Task item -
Would you return the lines between the one holding "orange L-shape: moved 7 px left, 6 px up" and the one holding "cyan line: rotated 60 degrees clockwise", inclusive, and only those, exactly as they stand in the listing below?

Excerpted data -
※
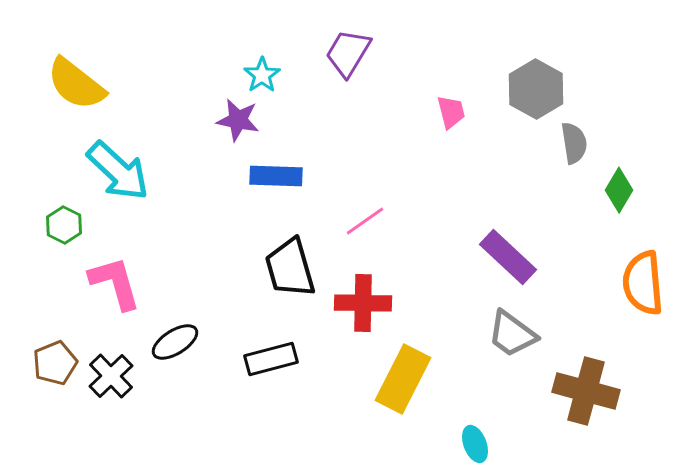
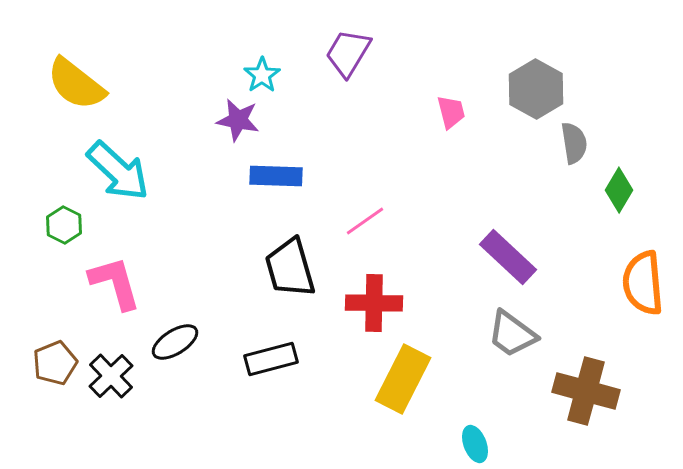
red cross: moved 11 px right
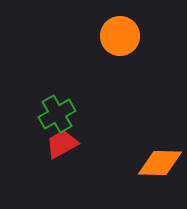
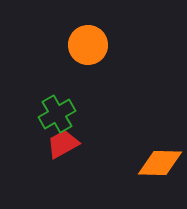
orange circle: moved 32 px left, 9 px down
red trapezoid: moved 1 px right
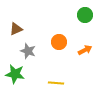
※
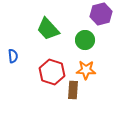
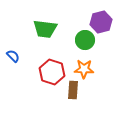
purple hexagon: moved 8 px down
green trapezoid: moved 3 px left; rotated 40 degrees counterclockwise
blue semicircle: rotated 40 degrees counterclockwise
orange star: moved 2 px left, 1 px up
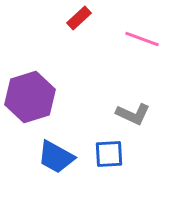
※
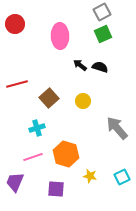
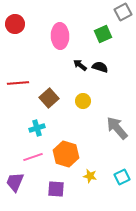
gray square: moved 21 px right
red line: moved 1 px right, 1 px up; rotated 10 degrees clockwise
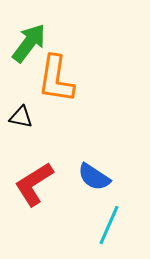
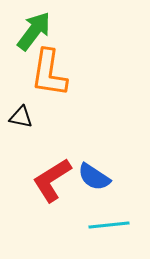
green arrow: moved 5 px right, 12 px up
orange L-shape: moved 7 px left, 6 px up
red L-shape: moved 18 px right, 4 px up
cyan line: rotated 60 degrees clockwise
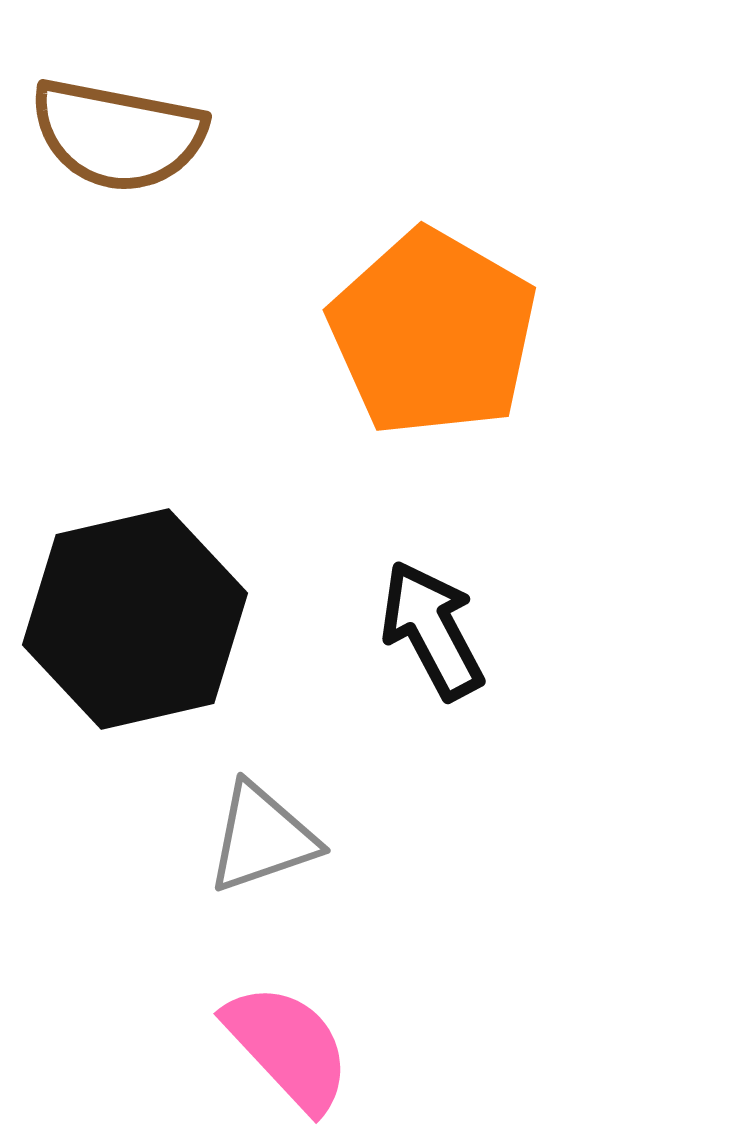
※
Completed task -
orange L-shape: moved 7 px left, 6 px up
red L-shape: moved 18 px right, 4 px up
cyan line: rotated 60 degrees clockwise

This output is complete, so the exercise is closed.